• [WHAT THIS TASK INVOLVES]
What is needed is an exact copy of the lines from the one containing "black duck: 0 -> 2" through the last line of the entries below, both included.

• [TASK MATERIAL]
========================================================================
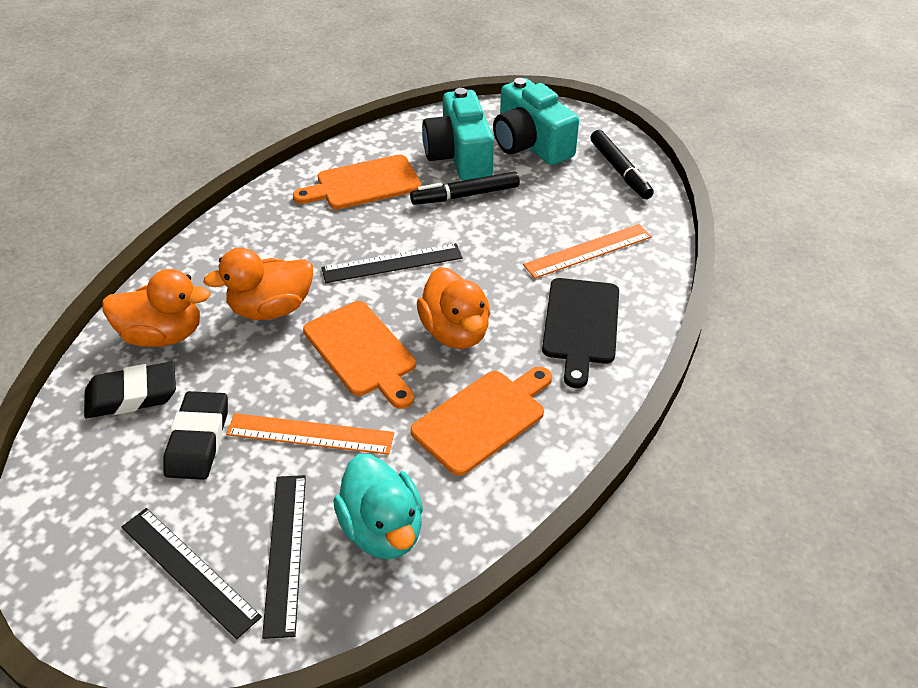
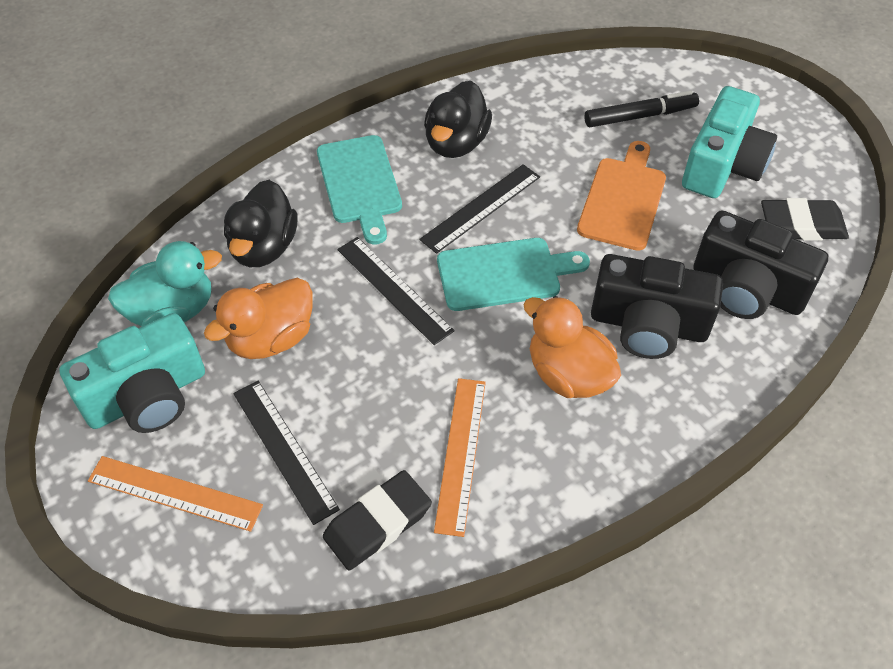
black camera: 0 -> 2
black cutting board: 1 -> 0
black duck: 0 -> 2
black marker: 2 -> 1
orange cutting board: 3 -> 1
orange duck: 3 -> 2
turquoise cutting board: 0 -> 2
========================================================================
• [TASK SOLUTION]
black duck: 0 -> 2
black marker: 2 -> 1
orange cutting board: 3 -> 1
orange duck: 3 -> 2
turquoise cutting board: 0 -> 2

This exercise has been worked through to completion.